DATA SHOWN:
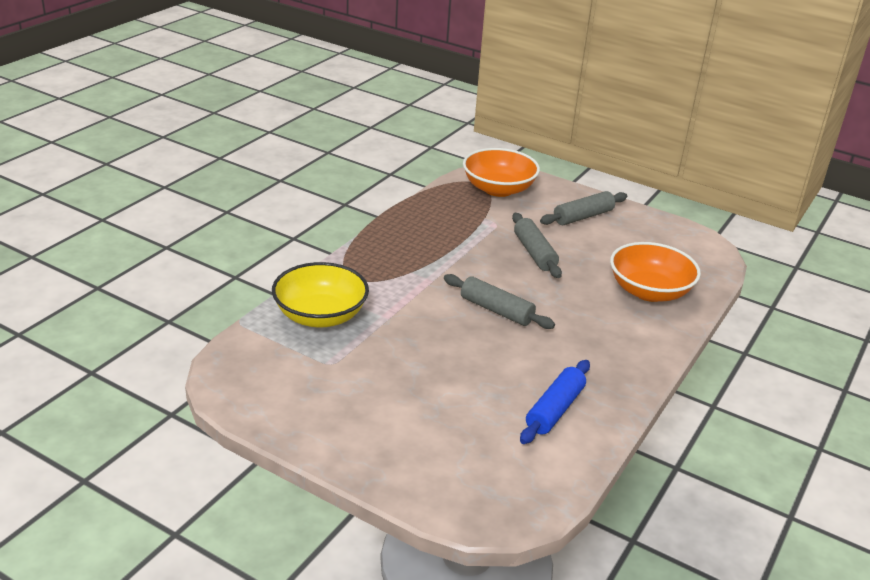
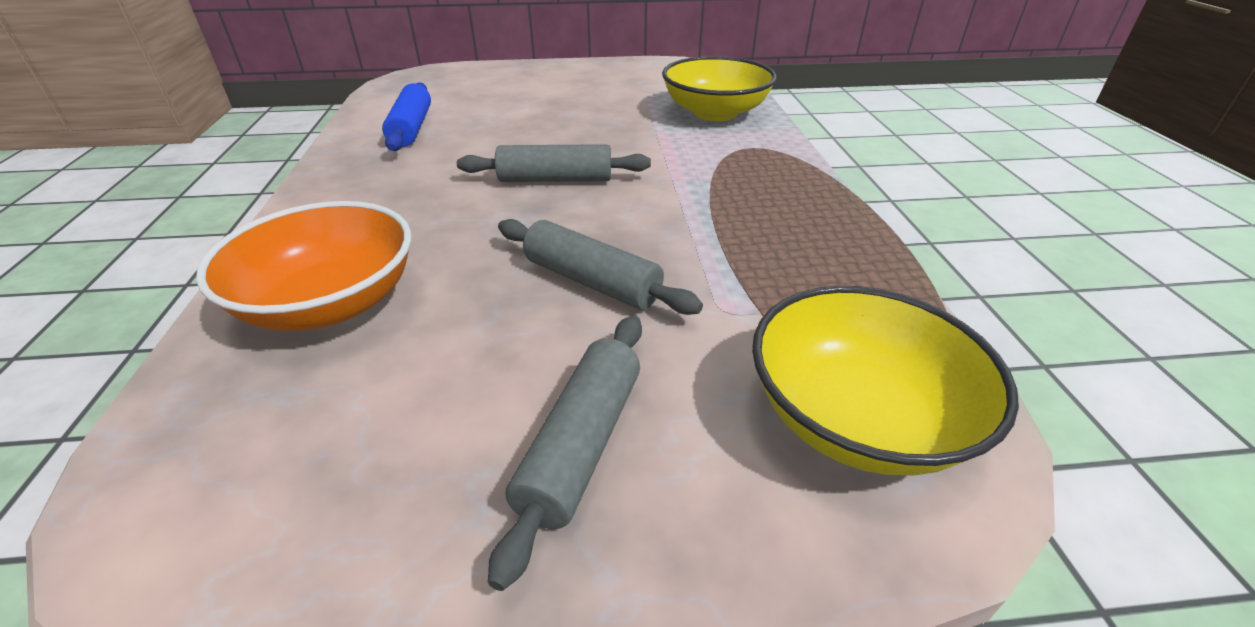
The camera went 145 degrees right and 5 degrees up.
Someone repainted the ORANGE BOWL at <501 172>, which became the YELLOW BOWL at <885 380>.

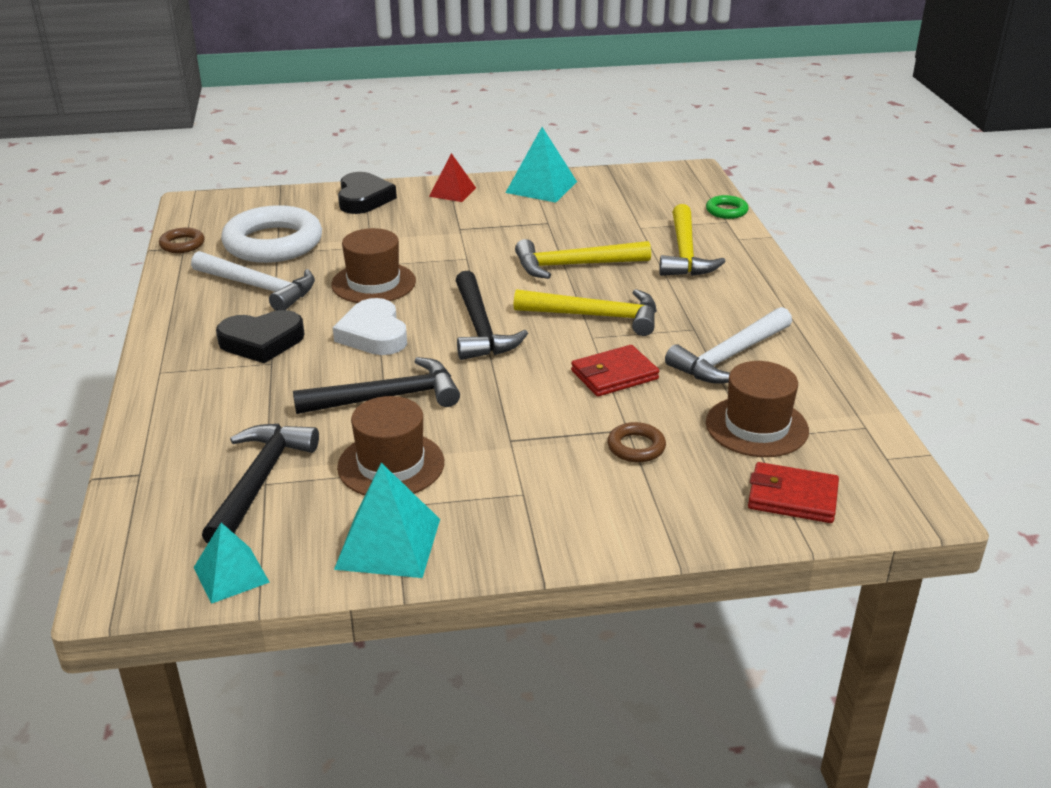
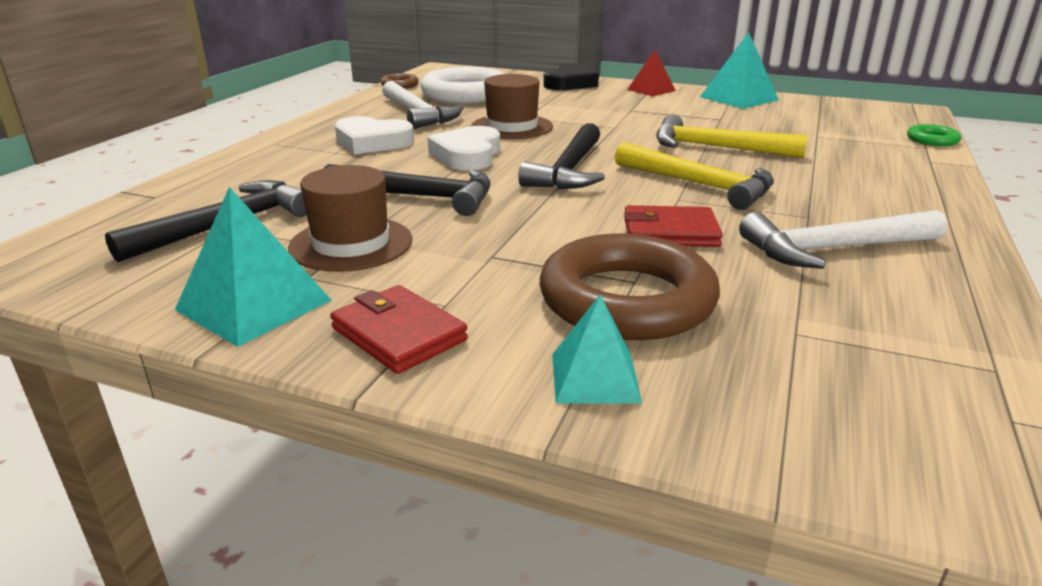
The camera went 30 degrees right and 5 degrees down.
Someone carried the TURQUOISE PYRAMID from <231 563> to <597 349>.
Someone repainted the BLACK HEART at <260 336>, which became the WHITE HEART at <374 135>.
Someone scaled the BROWN RING at <636 442> by 2.23.
Someone took away the YELLOW HAMMER at <692 240>.
Someone took away the BROWN HAT at <757 409>.
Someone carried the RED WALLET from <793 492> to <399 329>.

WORK INSTRUCTIONS:
The records above must all be output exactly. Omit the images.

EXPECTED ANSWER:
The camera went 145 degrees right and 5 degrees up.
Someone repainted the ORANGE BOWL at <501 172>, which became the YELLOW BOWL at <885 380>.

The camera went 30 degrees right and 5 degrees down.
Someone carried the TURQUOISE PYRAMID from <231 563> to <597 349>.
Someone repainted the BLACK HEART at <260 336>, which became the WHITE HEART at <374 135>.
Someone scaled the BROWN RING at <636 442> by 2.23.
Someone took away the YELLOW HAMMER at <692 240>.
Someone took away the BROWN HAT at <757 409>.
Someone carried the RED WALLET from <793 492> to <399 329>.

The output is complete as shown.